Instructions to follow | Taking the line that contains "SERVO1 pin PWM: D9 -> D12" as the start and the last line of the data as the end, repeat exactly every line in that span, but no pictures.

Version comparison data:

════════════════════

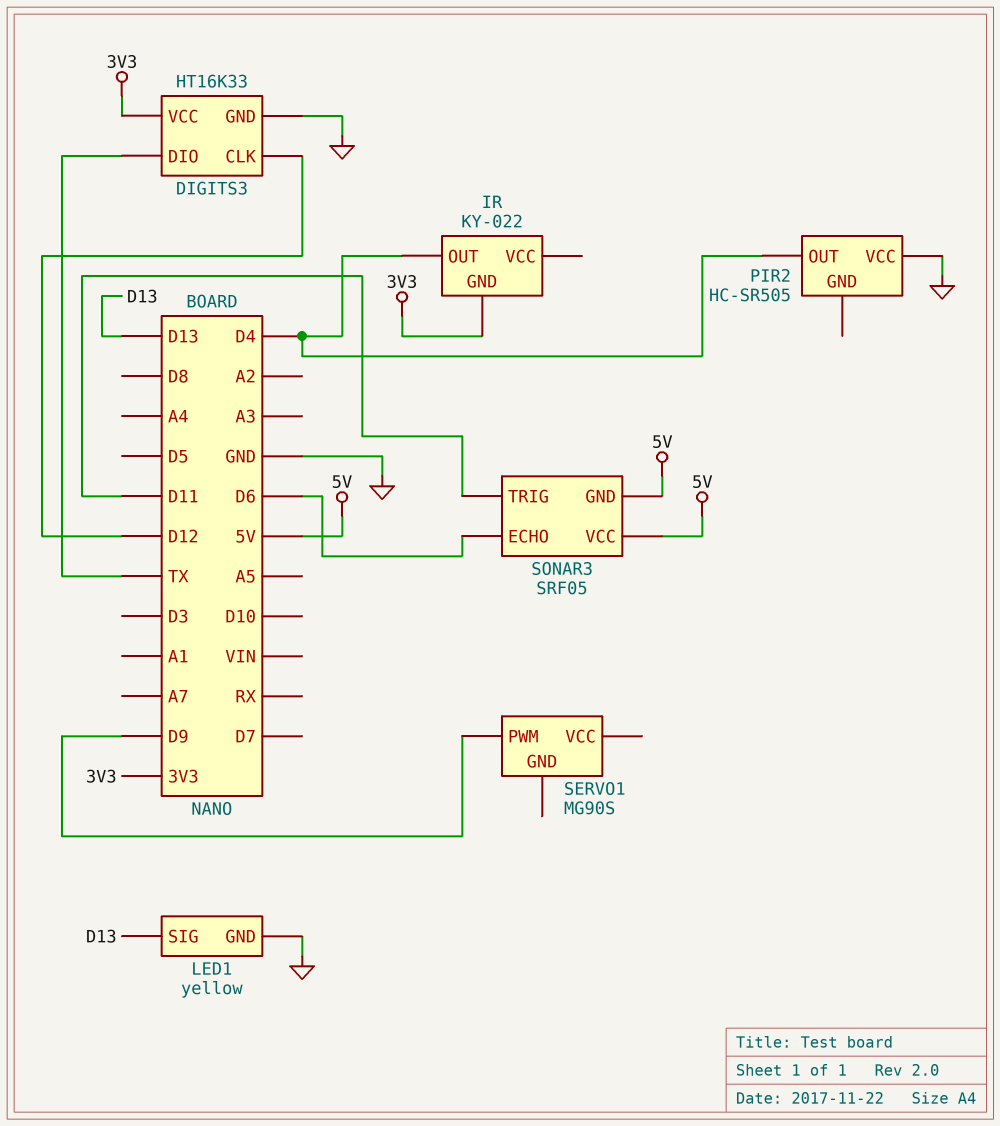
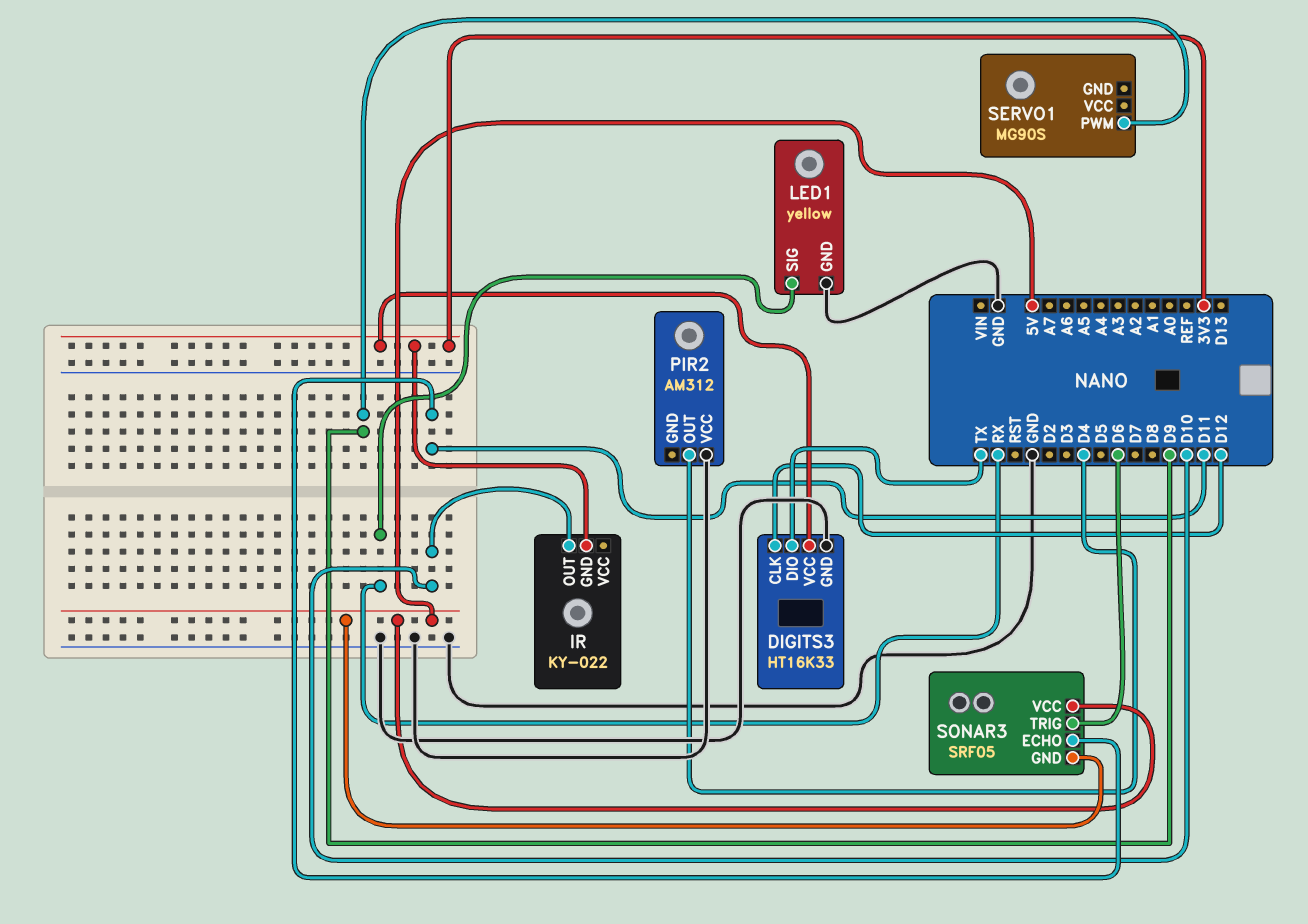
IR pin OUT: D4 -> D10
LED1 pin SIG: D13 -> RX
PIR2: HC-SR505 -> AM312
SONAR3 pin ECHO: D6 -> D11
SONAR3 pin TRIG: D11 -> D6

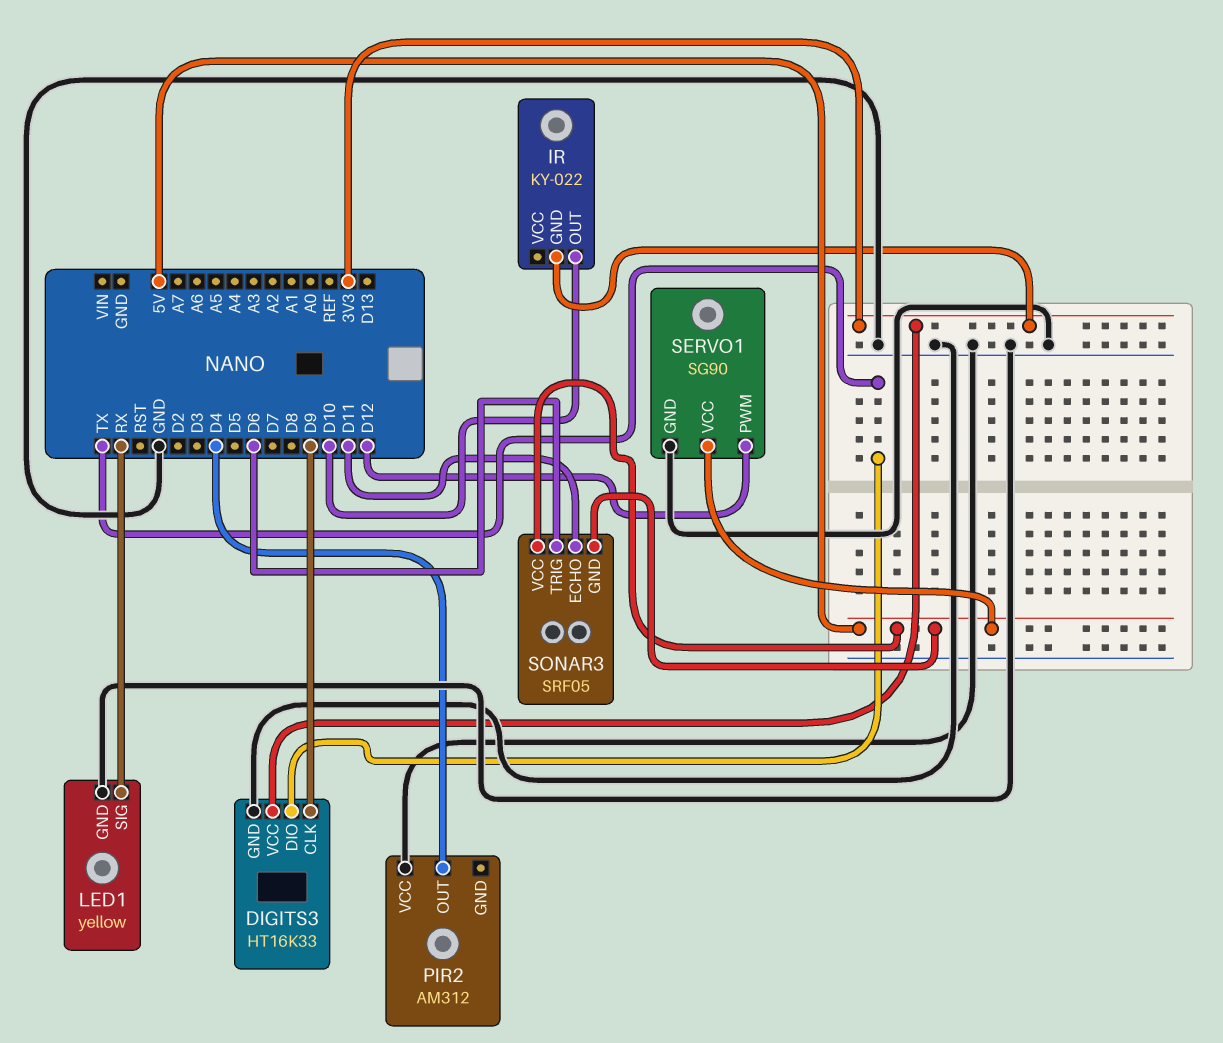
DIGITS3 pin CLK: D12 -> D9
SERVO1: MG90S -> SG90
SERVO1 pin GND: none -> GND
SERVO1 pin PWM: D9 -> D12
SERVO1 pin VCC: none -> 5V

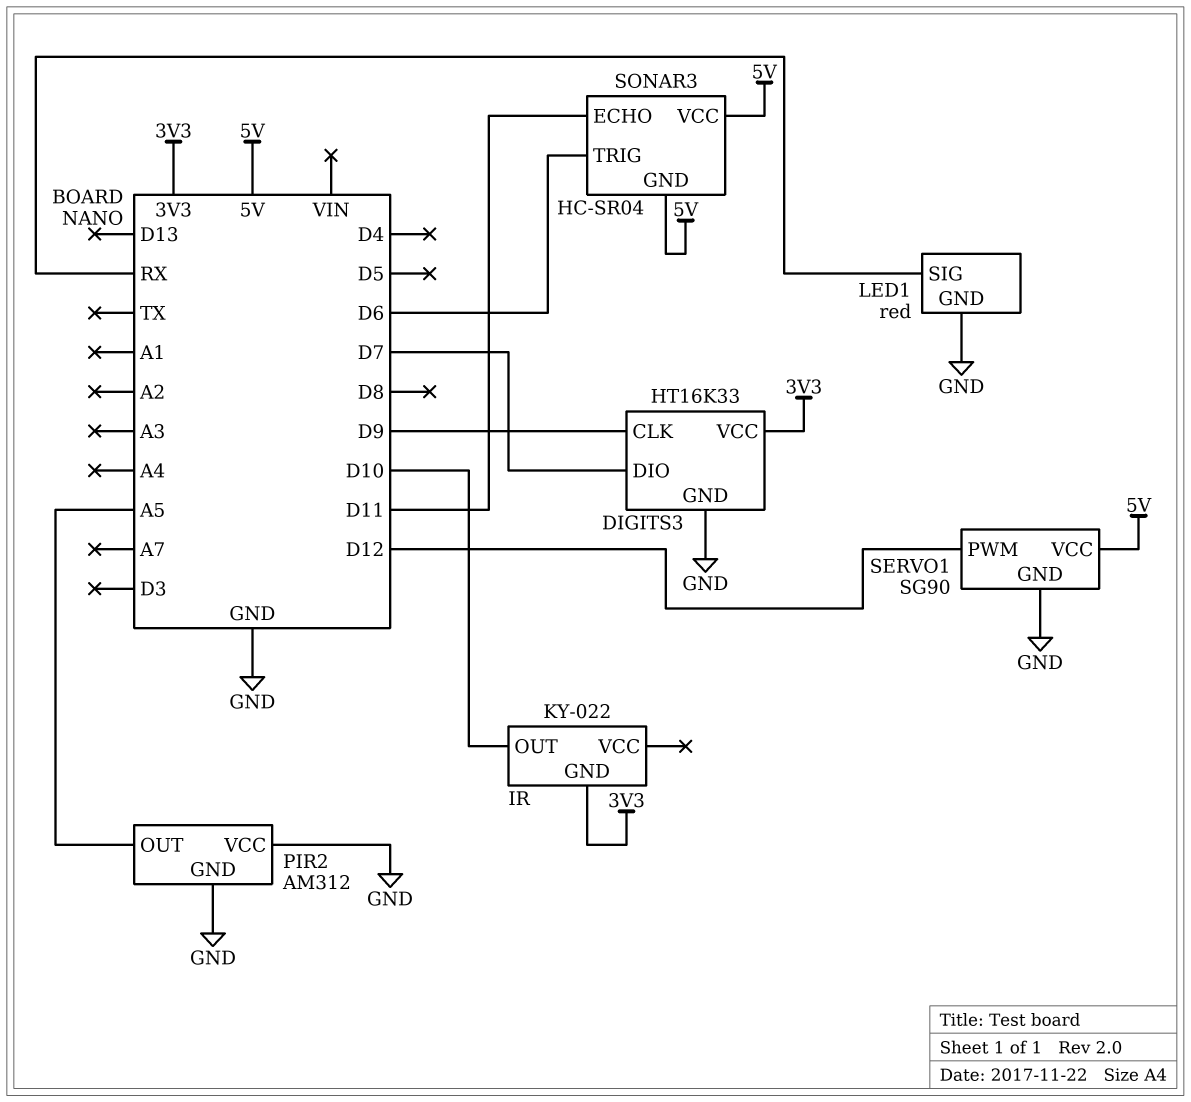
DIGITS3 pin DIO: TX -> D7
LED1: yellow -> red
PIR2 pin GND: none -> GND
PIR2 pin OUT: D4 -> A5
SONAR3: SRF05 -> HC-SR04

════════════════════

Result for this exercise |
SERVO1 pin PWM: D9 -> D12
SERVO1 pin VCC: none -> 5V

DIGITS3 pin DIO: TX -> D7
LED1: yellow -> red
PIR2 pin GND: none -> GND
PIR2 pin OUT: D4 -> A5
SONAR3: SRF05 -> HC-SR04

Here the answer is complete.